EXERCISE GOAL.
Among the entries below, one line contains "C2: 100nF (GND, VA) -> 100nF (GND, VCTRL)" and another contains "C207: none -> 100nF (AGND, U208/in+)". Transcribe those two lines and every line between them, exactly.

BEGIN EXCERPTED DATA

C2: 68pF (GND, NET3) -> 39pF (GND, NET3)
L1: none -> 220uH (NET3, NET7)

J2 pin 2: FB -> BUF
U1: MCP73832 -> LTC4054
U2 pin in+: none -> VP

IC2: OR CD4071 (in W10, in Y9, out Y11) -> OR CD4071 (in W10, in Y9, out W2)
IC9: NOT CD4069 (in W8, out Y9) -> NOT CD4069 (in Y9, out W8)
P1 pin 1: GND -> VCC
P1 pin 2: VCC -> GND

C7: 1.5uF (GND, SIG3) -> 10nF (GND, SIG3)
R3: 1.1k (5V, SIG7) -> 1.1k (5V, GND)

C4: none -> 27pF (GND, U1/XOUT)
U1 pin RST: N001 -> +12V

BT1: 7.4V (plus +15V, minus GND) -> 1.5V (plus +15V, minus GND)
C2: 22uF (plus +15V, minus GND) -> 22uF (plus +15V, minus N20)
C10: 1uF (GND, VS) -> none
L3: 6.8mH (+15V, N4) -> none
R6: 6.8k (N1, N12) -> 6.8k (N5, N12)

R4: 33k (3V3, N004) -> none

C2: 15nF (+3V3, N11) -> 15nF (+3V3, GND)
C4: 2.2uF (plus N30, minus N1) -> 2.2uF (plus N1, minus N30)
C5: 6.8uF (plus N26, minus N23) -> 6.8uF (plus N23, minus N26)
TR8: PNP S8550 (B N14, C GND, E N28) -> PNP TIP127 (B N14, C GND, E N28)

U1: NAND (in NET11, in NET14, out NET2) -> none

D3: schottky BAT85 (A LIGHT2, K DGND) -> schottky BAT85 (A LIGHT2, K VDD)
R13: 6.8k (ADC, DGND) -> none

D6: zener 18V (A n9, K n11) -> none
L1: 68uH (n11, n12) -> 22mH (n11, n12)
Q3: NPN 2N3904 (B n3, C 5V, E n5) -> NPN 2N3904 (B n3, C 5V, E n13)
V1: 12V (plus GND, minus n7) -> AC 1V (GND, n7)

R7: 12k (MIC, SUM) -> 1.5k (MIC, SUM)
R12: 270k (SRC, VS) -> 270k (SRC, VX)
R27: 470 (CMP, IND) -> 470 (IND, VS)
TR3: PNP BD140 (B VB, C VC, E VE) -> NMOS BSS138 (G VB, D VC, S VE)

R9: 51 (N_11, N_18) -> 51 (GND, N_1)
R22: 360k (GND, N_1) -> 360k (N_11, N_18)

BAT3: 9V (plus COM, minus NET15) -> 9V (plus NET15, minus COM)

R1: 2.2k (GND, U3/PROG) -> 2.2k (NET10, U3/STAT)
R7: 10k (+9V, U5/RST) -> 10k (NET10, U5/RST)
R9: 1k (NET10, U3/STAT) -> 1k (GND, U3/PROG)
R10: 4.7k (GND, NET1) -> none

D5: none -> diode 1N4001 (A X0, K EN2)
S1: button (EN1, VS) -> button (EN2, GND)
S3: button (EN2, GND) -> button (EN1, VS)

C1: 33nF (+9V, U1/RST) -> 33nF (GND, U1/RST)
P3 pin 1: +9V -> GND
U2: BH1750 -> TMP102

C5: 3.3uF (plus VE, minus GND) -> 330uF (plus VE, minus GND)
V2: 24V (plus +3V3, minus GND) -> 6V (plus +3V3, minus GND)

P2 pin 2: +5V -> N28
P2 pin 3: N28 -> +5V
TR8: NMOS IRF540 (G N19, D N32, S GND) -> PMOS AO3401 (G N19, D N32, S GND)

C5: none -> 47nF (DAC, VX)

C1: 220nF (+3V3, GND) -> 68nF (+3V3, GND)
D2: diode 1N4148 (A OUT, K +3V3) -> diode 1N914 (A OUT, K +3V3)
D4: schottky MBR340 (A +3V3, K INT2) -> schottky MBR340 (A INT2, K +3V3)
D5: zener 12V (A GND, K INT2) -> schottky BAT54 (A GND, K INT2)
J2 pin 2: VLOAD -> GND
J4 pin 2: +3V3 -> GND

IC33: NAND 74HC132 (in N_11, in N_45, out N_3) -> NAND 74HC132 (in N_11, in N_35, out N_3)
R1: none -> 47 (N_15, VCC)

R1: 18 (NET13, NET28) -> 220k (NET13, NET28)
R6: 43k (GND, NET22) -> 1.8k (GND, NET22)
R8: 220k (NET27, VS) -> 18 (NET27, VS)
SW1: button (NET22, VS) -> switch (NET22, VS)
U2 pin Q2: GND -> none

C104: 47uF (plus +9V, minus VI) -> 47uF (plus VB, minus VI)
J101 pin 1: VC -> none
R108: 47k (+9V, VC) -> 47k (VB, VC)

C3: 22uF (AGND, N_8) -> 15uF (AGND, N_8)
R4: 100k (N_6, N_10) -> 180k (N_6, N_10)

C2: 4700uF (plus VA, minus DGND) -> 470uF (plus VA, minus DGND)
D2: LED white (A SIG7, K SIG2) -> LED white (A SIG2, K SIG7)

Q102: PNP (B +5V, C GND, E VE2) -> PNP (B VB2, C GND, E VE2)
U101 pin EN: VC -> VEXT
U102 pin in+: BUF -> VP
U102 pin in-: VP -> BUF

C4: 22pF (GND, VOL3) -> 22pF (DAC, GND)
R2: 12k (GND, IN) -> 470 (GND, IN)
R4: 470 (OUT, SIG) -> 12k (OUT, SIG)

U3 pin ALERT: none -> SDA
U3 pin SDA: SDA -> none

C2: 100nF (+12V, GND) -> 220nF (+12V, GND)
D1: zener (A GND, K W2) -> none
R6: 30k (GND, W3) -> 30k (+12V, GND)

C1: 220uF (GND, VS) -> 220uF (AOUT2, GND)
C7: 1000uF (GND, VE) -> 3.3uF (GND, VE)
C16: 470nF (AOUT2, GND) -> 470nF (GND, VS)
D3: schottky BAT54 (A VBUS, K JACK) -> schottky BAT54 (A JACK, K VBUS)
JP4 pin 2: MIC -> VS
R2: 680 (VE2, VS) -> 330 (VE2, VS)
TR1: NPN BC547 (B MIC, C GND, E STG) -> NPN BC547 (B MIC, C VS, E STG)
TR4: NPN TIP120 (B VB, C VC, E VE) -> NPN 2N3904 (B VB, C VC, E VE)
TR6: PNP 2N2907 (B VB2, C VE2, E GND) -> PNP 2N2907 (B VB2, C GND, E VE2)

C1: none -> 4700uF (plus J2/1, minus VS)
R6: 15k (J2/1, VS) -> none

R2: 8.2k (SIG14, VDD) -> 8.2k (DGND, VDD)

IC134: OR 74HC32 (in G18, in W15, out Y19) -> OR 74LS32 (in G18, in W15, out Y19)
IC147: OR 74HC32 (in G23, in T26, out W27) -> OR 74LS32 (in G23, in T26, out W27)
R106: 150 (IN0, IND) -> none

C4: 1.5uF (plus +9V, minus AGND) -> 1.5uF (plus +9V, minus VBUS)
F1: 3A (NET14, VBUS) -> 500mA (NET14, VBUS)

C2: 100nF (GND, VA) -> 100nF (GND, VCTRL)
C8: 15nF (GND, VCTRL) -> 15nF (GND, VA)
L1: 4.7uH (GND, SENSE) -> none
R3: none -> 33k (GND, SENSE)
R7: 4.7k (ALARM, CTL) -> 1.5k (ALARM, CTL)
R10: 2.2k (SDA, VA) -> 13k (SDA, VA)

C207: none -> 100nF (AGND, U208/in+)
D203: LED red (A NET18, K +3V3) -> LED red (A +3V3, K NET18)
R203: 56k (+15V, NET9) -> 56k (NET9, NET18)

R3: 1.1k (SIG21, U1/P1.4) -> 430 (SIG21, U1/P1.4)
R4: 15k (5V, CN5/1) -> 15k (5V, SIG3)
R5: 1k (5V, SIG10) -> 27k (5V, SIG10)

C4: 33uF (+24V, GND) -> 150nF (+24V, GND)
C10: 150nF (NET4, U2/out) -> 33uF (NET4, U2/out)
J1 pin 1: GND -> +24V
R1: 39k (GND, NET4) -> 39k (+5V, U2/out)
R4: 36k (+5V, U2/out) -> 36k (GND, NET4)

END EXCERPTED DATA

RESPONSE TO THE EXERCISE.
C2: 100nF (GND, VA) -> 100nF (GND, VCTRL)
C8: 15nF (GND, VCTRL) -> 15nF (GND, VA)
L1: 4.7uH (GND, SENSE) -> none
R3: none -> 33k (GND, SENSE)
R7: 4.7k (ALARM, CTL) -> 1.5k (ALARM, CTL)
R10: 2.2k (SDA, VA) -> 13k (SDA, VA)

C207: none -> 100nF (AGND, U208/in+)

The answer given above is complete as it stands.